[Dataset excerpts]
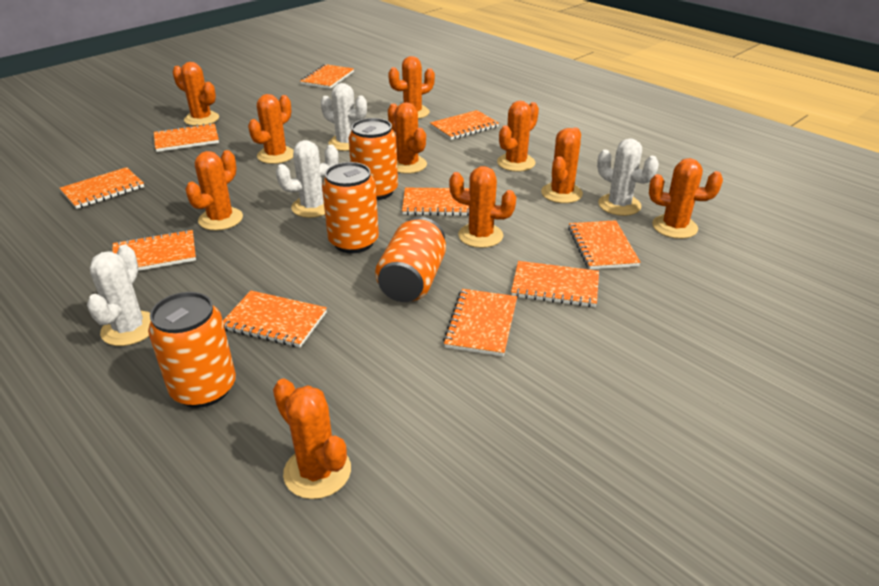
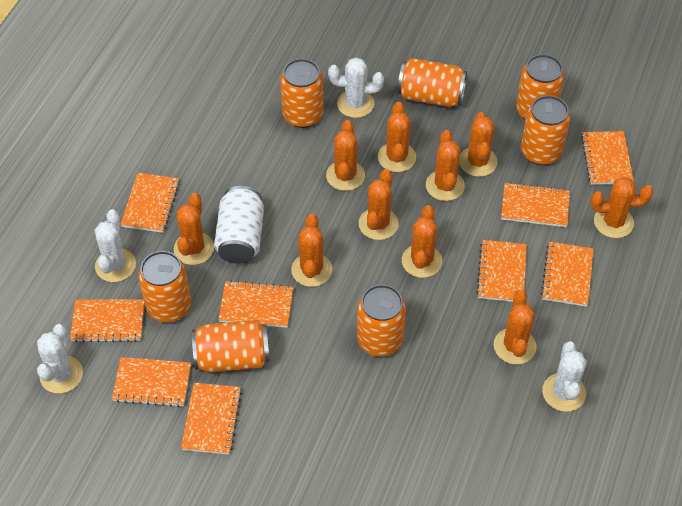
orange can: 4 -> 7
orange notebook: 10 -> 9
white can: 0 -> 1

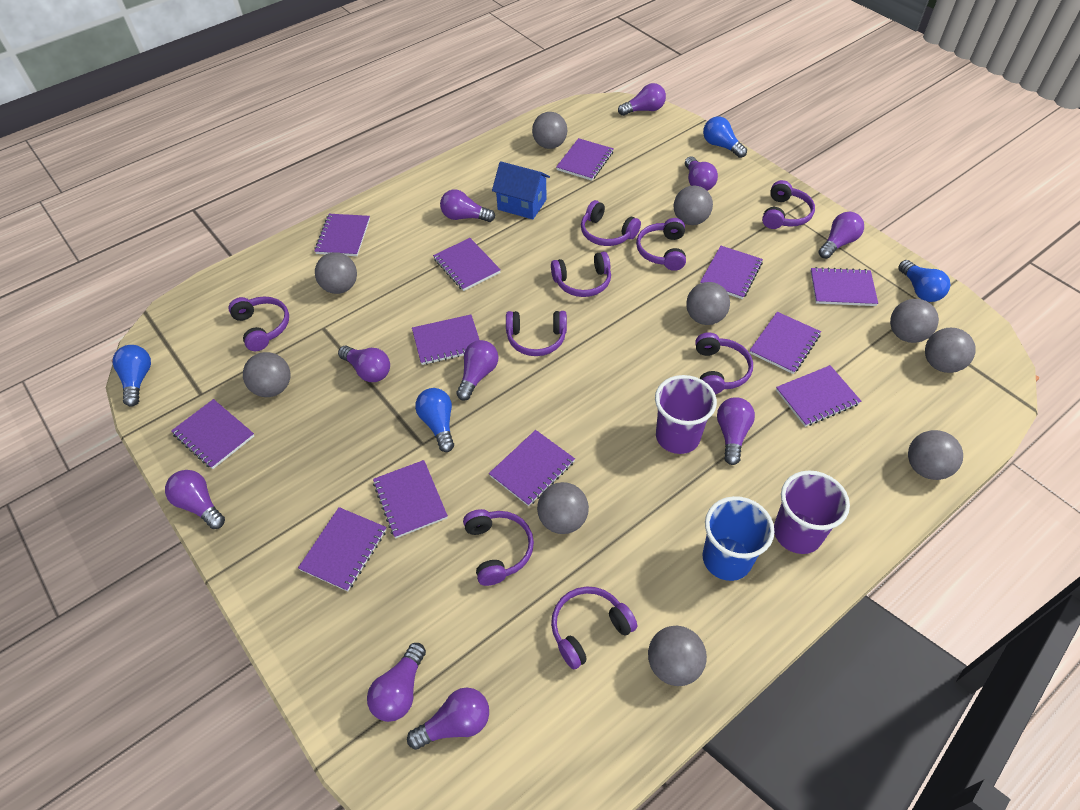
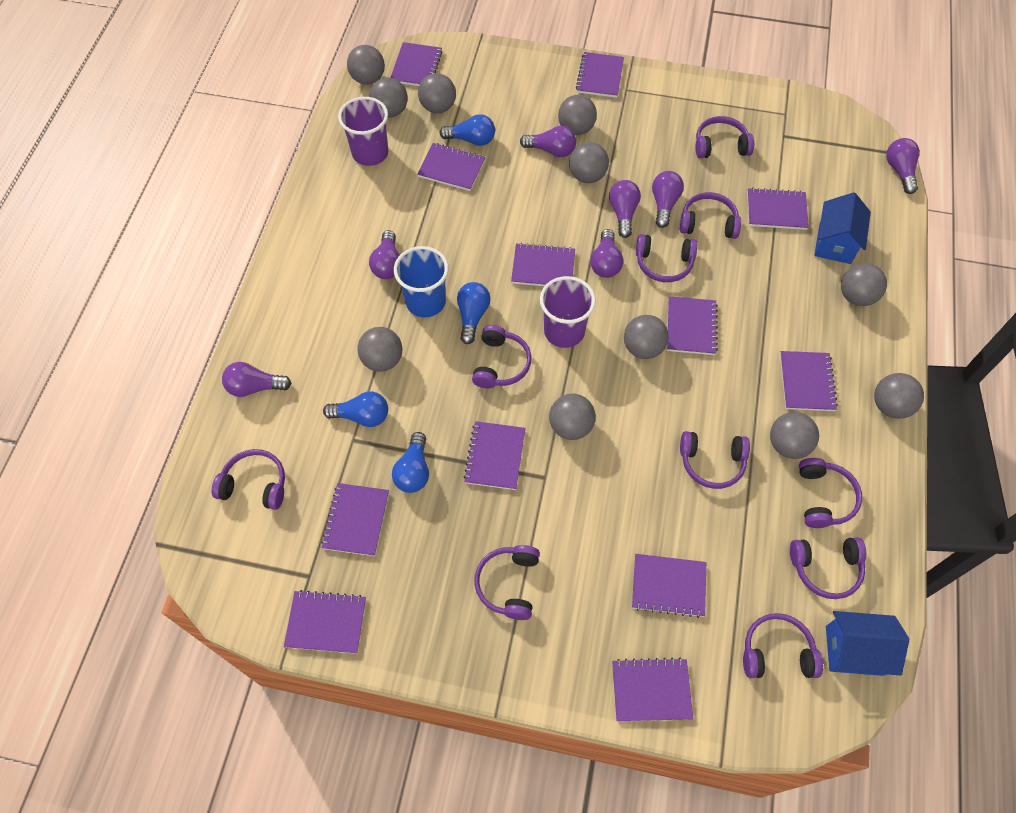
blue house: 1 -> 2
grey ball: 10 -> 11
purple headphones: 9 -> 10
purple light bulb: 10 -> 7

» **Problem requirements**:
All lines from the one containing "white can: 0 -> 1" to the end of the entries should appear in the output exactly as written, with no pictures.

» **Final answer**:
white can: 0 -> 1

blue house: 1 -> 2
grey ball: 10 -> 11
purple headphones: 9 -> 10
purple light bulb: 10 -> 7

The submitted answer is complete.